Spatial reasoning data
════════════════════

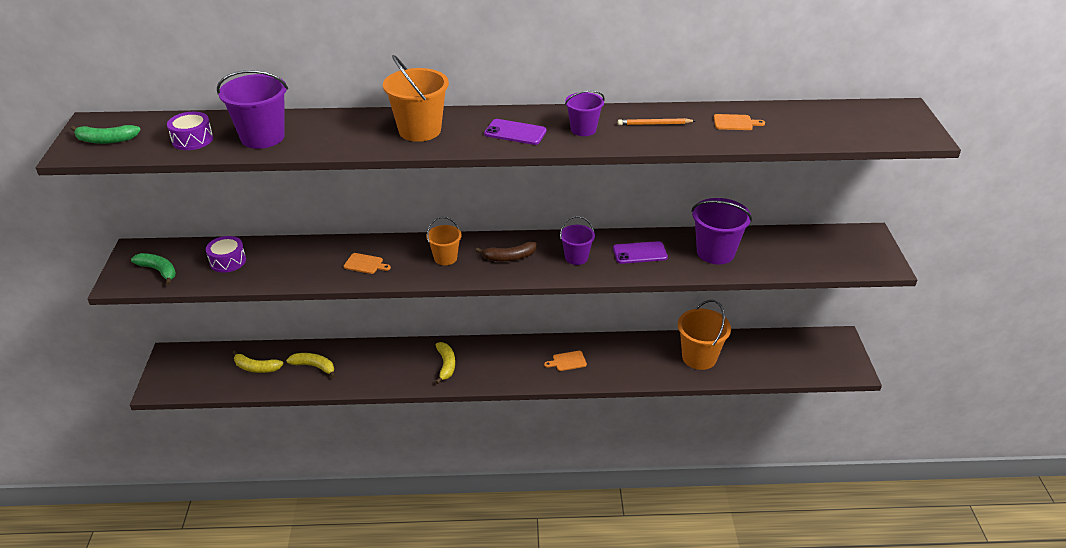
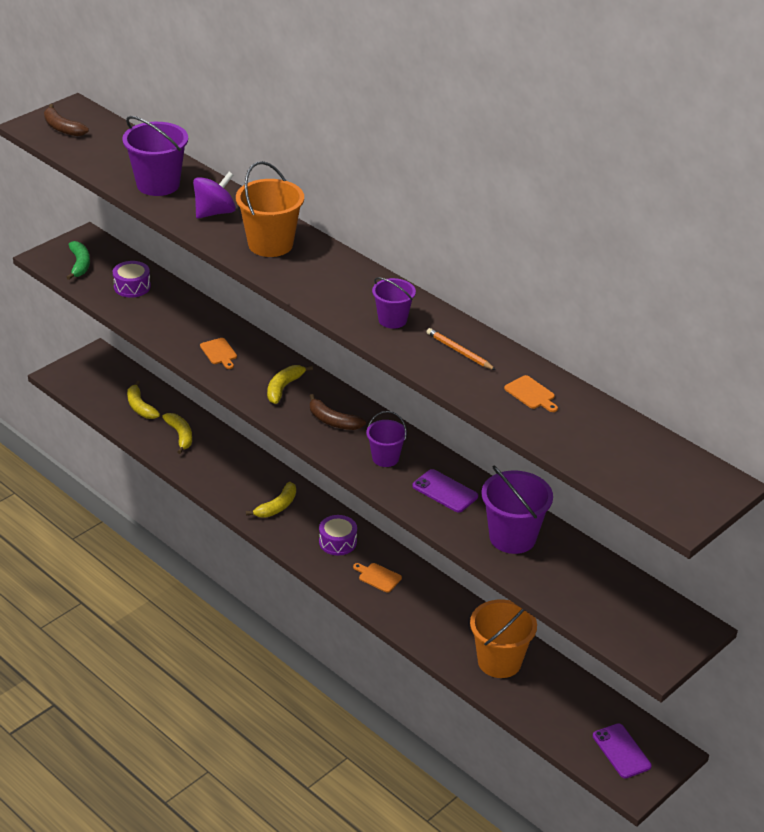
camera: 45 degrees right, 0 degrees up
(106, 140) = (62, 128): green banana -> brown banana
(192, 139) = (112, 159): purple drum -> purple drum (337, 542)
(341, 132) = (214, 212): none -> purple spinning top
(445, 258) = (284, 388): orange bucket -> yellow banana
(515, 132) = (336, 289): purple phone -> purple phone (621, 751)

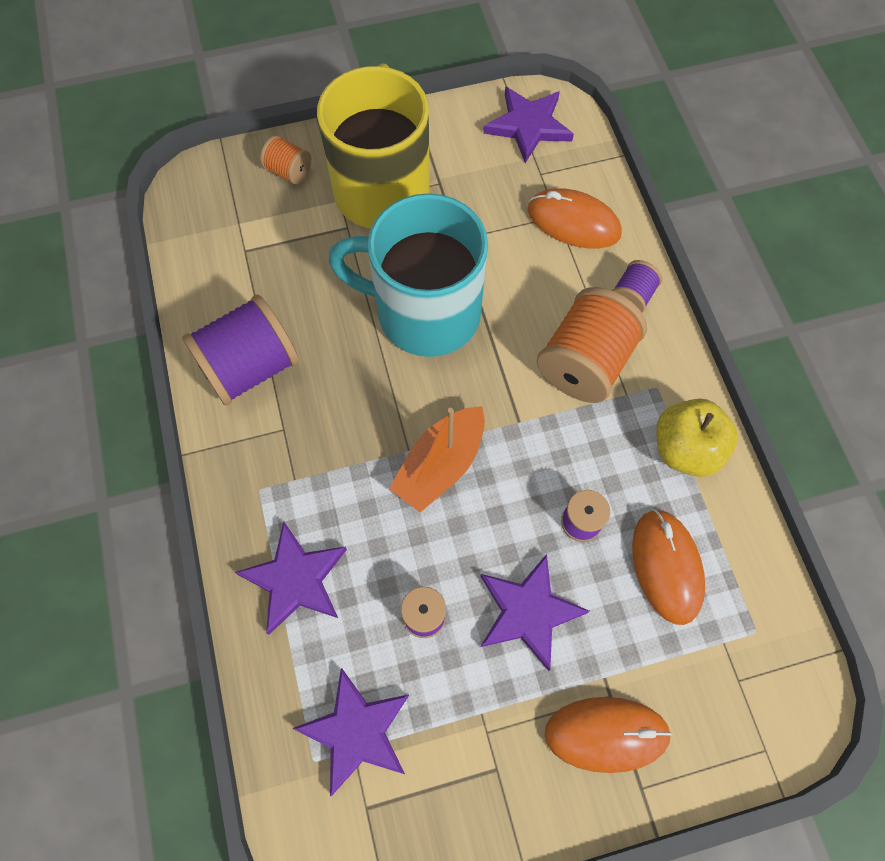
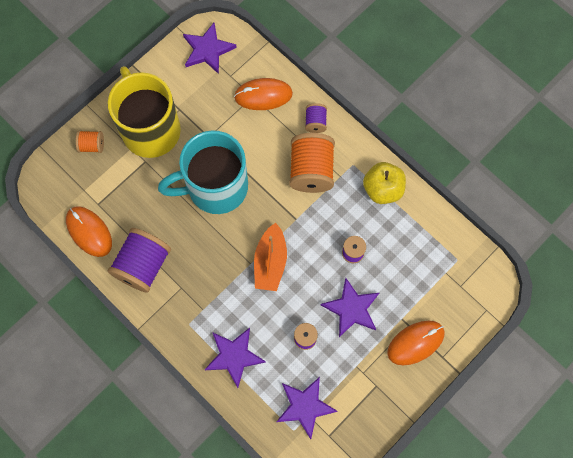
camera: 30 degrees left, 5 degrees up
(666, 567) = (403, 252): orange mouse -> orange mouse (89, 232)

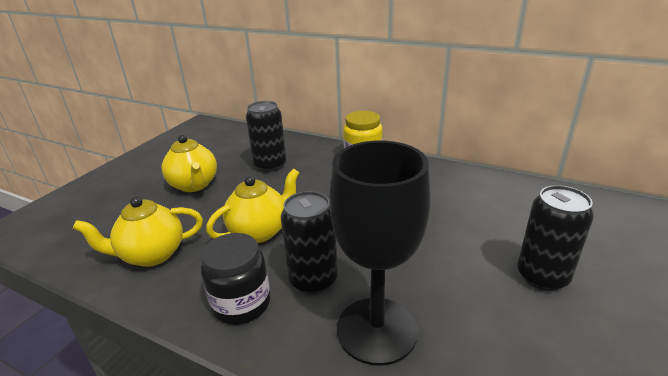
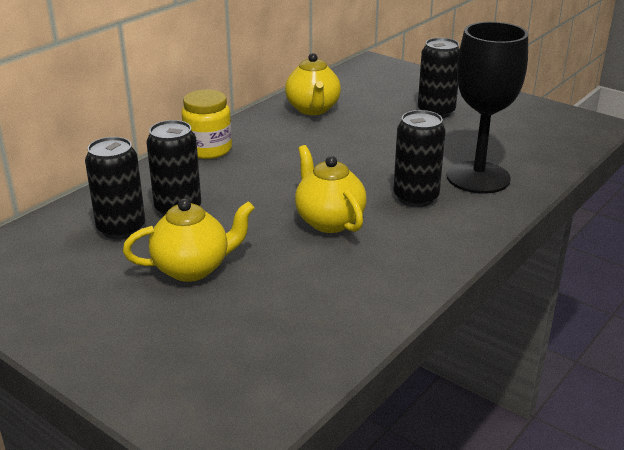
camera: 80 degrees left, 0 degrees up
(152, 255) = (345, 291): yellow teapot -> yellow teapot (313, 109)
(241, 304) = (438, 234): black jar -> none
(243, 153) = (121, 229): none -> black can

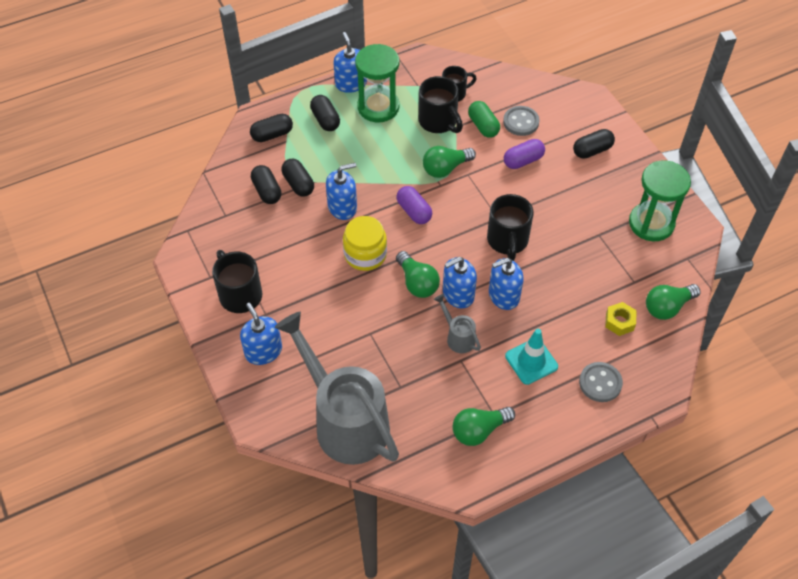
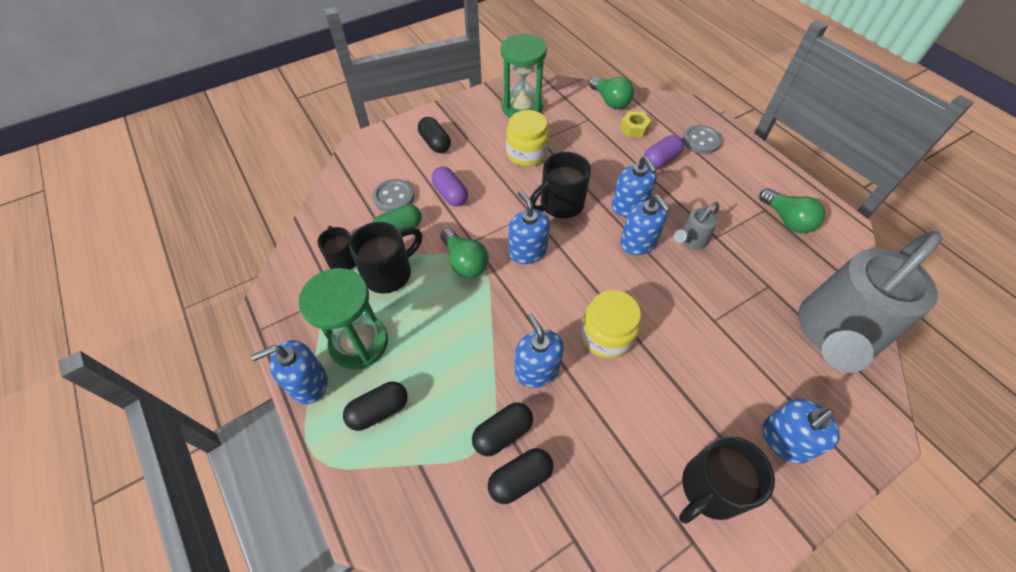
camera: 95 degrees left, 0 degrees up
(272, 135) = (406, 489): black capsule -> none
(414, 211) = (533, 289): purple capsule -> purple capsule (660, 160)
(417, 283) = (633, 279): green light bulb -> none
(454, 211) = (527, 251): none -> blue soap dispenser
(507, 241) = (560, 204): black mug -> black mug turned 150 degrees clockwise
(531, 361) = (697, 185): turquoise traffic cone -> none
(578, 221) = (526, 153): none -> yellow jar

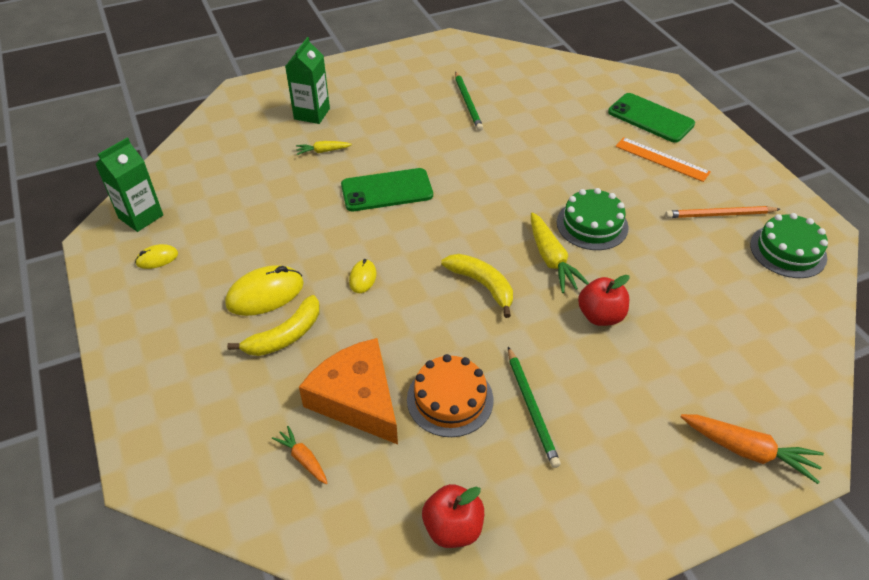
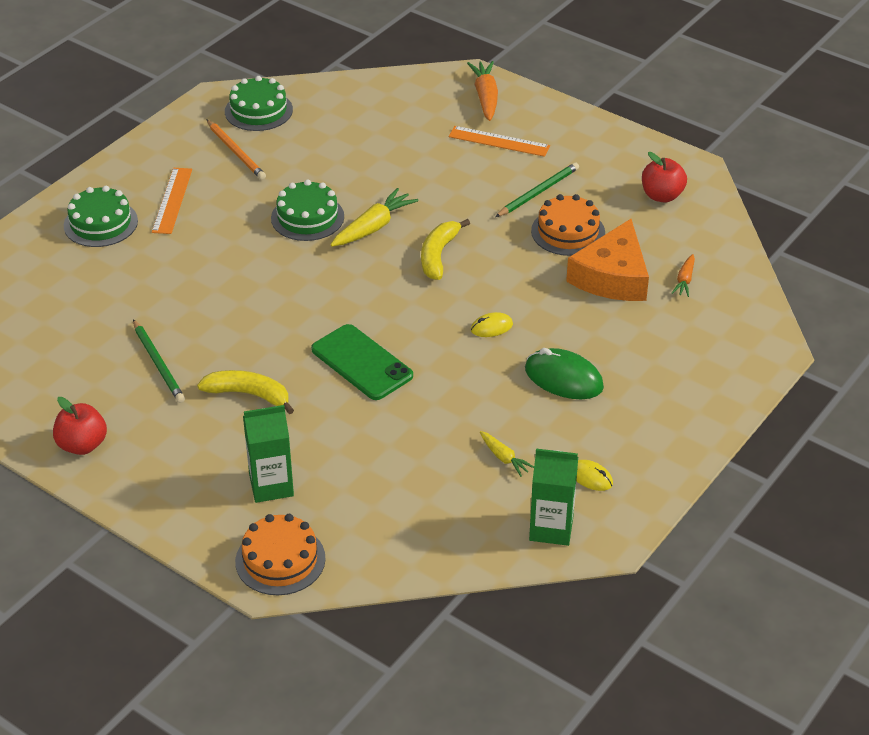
camera: 120 degrees left, 5 degrees down
(251, 99) = (280, 560): none -> orange cake
(265, 294) = (563, 378): yellow mouse -> green mouse
(285, 336) = (594, 343): yellow banana -> yellow banana (249, 394)
(323, 151) = (335, 440): yellow carrot -> yellow carrot (504, 458)
(468, 102) = (158, 363): green pencil -> green pencil turned 105 degrees clockwise
(600, 316) = (417, 185): red apple -> red apple (82, 445)
(646, 419) = (499, 141): none -> orange ruler
(650, 118) = (100, 223): green phone -> green cake

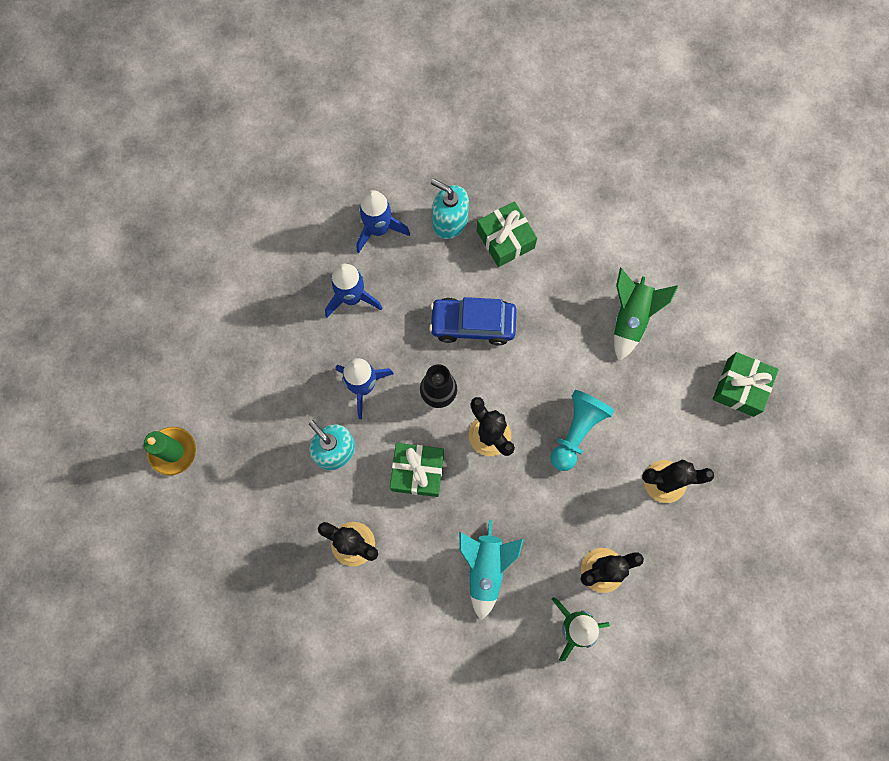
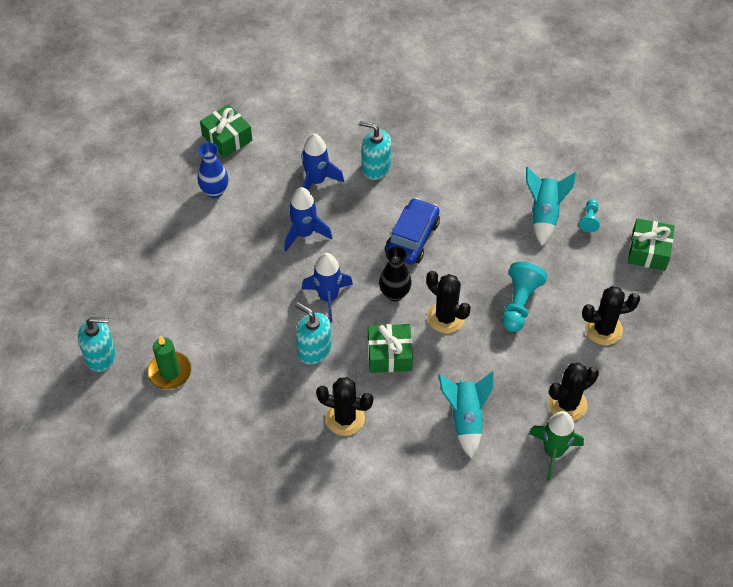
camera: 10 degrees left, 20 degrees down
(102, 418) = (101, 356): none -> turquoise soap dispenser
(261, 224) = (215, 191): none -> blue vase
(472, 324) = (412, 238): blue car -> blue car turned 120 degrees clockwise
(505, 239) = (425, 173): green gift -> green gift (227, 138)
(630, 318) = (544, 214): green rocket -> turquoise rocket
(681, 333) = (589, 219): none -> turquoise pawn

════════════════════

### Required action
The records need to be restated word for word, minus any images.

### Exercise output
camera: 45 degrees right, 0 degrees up
(106, 140) = (62, 128): green banana -> brown banana
(192, 139) = (112, 159): purple drum -> purple drum (337, 542)
(341, 132) = (214, 212): none -> purple spinning top
(445, 258) = (284, 388): orange bucket -> yellow banana
(515, 132) = (336, 289): purple phone -> purple phone (621, 751)

camera: 30 degrees left, 5 degrees up
(666, 567) = (403, 252): orange mouse -> orange mouse (89, 232)

camera: 80 degrees left, 0 degrees up
(152, 255) = (345, 291): yellow teapot -> yellow teapot (313, 109)
(241, 304) = (438, 234): black jar -> none
(243, 153) = (121, 229): none -> black can

camera: 95 degrees left, 0 degrees up
(272, 135) = (406, 489): black capsule -> none
(414, 211) = (533, 289): purple capsule -> purple capsule (660, 160)
(417, 283) = (633, 279): green light bulb -> none
(454, 211) = (527, 251): none -> blue soap dispenser
(507, 241) = (560, 204): black mug -> black mug turned 150 degrees clockwise
(531, 361) = (697, 185): turquoise traffic cone -> none
(578, 221) = (526, 153): none -> yellow jar

camera: 120 degrees left, 5 degrees down
(251, 99) = (280, 560): none -> orange cake
(265, 294) = (563, 378): yellow mouse -> green mouse
(285, 336) = (594, 343): yellow banana -> yellow banana (249, 394)
(323, 151) = (335, 440): yellow carrot -> yellow carrot (504, 458)
(468, 102) = (158, 363): green pencil -> green pencil turned 105 degrees clockwise
(600, 316) = (417, 185): red apple -> red apple (82, 445)
(646, 419) = (499, 141): none -> orange ruler
(650, 118) = (100, 223): green phone -> green cake

camera: 10 degrees left, 20 degrees down
(102, 418) = (101, 356): none -> turquoise soap dispenser
(261, 224) = (215, 191): none -> blue vase
(472, 324) = (412, 238): blue car -> blue car turned 120 degrees clockwise
(505, 239) = (425, 173): green gift -> green gift (227, 138)
(630, 318) = (544, 214): green rocket -> turquoise rocket
(681, 333) = (589, 219): none -> turquoise pawn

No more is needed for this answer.